(Stored data)
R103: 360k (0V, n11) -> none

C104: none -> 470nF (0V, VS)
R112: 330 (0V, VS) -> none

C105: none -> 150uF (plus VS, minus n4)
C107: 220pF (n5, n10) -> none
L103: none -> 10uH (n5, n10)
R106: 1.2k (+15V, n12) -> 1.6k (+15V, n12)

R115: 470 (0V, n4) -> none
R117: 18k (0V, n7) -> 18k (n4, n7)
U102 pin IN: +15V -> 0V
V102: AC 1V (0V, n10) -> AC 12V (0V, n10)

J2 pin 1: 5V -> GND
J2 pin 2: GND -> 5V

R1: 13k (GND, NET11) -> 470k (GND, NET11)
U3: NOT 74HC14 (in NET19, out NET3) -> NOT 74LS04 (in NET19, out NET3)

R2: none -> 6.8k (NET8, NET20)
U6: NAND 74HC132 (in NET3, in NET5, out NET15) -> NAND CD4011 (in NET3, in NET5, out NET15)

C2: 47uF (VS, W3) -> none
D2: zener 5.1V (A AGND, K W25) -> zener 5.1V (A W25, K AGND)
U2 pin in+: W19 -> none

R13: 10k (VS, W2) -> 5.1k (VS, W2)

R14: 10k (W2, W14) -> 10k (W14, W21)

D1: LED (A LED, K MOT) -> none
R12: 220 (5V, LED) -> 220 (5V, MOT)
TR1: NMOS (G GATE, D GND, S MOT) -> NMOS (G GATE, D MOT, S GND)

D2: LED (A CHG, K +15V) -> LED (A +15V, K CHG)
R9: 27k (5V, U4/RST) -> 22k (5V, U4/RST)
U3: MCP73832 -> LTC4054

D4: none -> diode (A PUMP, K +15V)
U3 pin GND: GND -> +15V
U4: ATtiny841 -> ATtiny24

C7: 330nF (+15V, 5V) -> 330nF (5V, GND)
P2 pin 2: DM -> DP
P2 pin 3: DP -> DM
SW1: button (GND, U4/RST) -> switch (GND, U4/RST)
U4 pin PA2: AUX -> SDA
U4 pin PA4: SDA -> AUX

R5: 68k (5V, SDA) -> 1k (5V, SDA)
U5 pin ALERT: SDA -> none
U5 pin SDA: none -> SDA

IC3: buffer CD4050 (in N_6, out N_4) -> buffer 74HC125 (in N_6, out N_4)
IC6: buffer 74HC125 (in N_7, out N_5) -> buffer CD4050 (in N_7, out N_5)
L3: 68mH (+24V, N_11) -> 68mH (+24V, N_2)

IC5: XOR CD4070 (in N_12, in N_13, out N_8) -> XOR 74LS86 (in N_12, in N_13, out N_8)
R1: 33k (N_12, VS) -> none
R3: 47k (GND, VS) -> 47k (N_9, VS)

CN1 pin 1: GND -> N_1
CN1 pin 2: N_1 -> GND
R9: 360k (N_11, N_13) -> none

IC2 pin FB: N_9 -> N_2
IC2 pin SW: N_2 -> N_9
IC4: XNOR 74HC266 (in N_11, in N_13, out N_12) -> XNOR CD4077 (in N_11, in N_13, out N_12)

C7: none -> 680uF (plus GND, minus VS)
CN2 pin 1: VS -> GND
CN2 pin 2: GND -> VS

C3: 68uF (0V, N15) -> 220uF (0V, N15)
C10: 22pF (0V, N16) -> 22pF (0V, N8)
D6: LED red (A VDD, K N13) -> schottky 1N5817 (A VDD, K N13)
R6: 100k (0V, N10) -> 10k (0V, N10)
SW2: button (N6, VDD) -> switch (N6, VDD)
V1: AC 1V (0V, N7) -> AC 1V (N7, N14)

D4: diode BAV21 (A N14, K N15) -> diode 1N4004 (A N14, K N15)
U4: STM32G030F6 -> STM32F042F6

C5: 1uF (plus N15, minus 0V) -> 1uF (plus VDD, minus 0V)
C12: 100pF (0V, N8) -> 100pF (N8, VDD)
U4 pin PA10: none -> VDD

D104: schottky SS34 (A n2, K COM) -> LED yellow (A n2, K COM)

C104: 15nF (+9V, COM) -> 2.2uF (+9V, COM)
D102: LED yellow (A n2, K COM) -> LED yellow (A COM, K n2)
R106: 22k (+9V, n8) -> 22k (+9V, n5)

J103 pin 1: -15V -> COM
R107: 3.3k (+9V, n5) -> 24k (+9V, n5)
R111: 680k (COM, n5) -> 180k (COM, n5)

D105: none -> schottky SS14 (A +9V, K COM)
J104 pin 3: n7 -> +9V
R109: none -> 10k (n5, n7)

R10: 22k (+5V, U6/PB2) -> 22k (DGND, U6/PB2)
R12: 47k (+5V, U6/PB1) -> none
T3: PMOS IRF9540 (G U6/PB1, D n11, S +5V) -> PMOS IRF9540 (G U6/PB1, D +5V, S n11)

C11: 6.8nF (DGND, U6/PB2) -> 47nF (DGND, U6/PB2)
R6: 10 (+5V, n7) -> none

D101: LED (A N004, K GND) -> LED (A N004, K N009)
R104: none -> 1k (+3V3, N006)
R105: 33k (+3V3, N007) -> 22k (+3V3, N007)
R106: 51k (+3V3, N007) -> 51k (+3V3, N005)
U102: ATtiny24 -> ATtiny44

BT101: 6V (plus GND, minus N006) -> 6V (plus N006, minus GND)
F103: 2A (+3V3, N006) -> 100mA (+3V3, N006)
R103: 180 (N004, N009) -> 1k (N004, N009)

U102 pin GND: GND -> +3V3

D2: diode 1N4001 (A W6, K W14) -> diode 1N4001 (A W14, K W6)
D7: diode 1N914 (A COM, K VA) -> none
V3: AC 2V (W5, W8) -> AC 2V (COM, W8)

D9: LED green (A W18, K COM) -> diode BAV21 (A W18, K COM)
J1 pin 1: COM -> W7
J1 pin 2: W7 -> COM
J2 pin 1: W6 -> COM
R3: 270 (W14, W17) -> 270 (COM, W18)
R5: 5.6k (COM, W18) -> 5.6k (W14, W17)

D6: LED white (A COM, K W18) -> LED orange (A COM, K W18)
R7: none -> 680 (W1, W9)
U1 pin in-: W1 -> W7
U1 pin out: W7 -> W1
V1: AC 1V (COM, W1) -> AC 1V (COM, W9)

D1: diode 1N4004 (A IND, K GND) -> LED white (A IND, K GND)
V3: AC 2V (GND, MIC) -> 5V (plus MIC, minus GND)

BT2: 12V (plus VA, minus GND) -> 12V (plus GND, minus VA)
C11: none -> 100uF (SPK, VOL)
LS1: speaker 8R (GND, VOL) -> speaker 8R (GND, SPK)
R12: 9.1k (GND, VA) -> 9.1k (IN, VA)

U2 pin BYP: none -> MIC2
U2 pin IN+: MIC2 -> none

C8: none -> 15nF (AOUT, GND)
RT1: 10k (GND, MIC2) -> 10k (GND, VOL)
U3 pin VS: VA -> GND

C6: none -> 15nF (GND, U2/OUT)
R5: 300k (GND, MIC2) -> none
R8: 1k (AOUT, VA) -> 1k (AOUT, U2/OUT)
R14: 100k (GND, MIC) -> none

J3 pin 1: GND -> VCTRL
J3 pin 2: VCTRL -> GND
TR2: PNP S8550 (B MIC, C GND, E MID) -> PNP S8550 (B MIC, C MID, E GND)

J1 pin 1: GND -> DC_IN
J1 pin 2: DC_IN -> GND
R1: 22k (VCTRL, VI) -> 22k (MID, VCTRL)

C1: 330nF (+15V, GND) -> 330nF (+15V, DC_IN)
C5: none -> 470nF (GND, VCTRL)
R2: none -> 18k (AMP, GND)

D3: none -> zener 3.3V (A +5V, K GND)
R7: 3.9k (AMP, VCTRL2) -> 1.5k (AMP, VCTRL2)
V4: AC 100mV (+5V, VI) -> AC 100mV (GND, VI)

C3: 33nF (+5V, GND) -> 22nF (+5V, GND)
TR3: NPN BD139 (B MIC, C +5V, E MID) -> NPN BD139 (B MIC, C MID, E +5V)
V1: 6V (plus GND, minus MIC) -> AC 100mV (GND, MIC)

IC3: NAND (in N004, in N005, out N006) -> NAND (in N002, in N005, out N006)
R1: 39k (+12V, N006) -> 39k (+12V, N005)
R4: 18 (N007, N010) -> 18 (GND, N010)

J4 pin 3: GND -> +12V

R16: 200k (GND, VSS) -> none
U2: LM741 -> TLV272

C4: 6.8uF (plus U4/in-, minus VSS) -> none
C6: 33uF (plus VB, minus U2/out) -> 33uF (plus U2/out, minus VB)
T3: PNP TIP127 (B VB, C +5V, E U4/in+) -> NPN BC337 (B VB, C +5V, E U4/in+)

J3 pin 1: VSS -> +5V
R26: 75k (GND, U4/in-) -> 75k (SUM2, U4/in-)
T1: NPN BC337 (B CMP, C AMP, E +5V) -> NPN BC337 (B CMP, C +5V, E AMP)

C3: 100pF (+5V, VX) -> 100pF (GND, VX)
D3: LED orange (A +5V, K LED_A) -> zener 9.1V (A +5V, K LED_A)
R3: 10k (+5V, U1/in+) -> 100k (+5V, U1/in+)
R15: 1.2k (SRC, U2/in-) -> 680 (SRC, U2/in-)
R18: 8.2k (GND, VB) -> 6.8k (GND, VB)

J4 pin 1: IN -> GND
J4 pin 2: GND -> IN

▶ **Problem details**
All that is wanted is a faithful reproduction of the line above with "D101: LED (A", the line with "U3 pin VS: VA -> GND", and every line in between.

▶ **Exercise answer**
D101: LED (A N004, K GND) -> LED (A N004, K N009)
R104: none -> 1k (+3V3, N006)
R105: 33k (+3V3, N007) -> 22k (+3V3, N007)
R106: 51k (+3V3, N007) -> 51k (+3V3, N005)
U102: ATtiny24 -> ATtiny44

BT101: 6V (plus GND, minus N006) -> 6V (plus N006, minus GND)
F103: 2A (+3V3, N006) -> 100mA (+3V3, N006)
R103: 180 (N004, N009) -> 1k (N004, N009)

U102 pin GND: GND -> +3V3

D2: diode 1N4001 (A W6, K W14) -> diode 1N4001 (A W14, K W6)
D7: diode 1N914 (A COM, K VA) -> none
V3: AC 2V (W5, W8) -> AC 2V (COM, W8)

D9: LED green (A W18, K COM) -> diode BAV21 (A W18, K COM)
J1 pin 1: COM -> W7
J1 pin 2: W7 -> COM
J2 pin 1: W6 -> COM
R3: 270 (W14, W17) -> 270 (COM, W18)
R5: 5.6k (COM, W18) -> 5.6k (W14, W17)

D6: LED white (A COM, K W18) -> LED orange (A COM, K W18)
R7: none -> 680 (W1, W9)
U1 pin in-: W1 -> W7
U1 pin out: W7 -> W1
V1: AC 1V (COM, W1) -> AC 1V (COM, W9)

D1: diode 1N4004 (A IND, K GND) -> LED white (A IND, K GND)
V3: AC 2V (GND, MIC) -> 5V (plus MIC, minus GND)

BT2: 12V (plus VA, minus GND) -> 12V (plus GND, minus VA)
C11: none -> 100uF (SPK, VOL)
LS1: speaker 8R (GND, VOL) -> speaker 8R (GND, SPK)
R12: 9.1k (GND, VA) -> 9.1k (IN, VA)

U2 pin BYP: none -> MIC2
U2 pin IN+: MIC2 -> none

C8: none -> 15nF (AOUT, GND)
RT1: 10k (GND, MIC2) -> 10k (GND, VOL)
U3 pin VS: VA -> GND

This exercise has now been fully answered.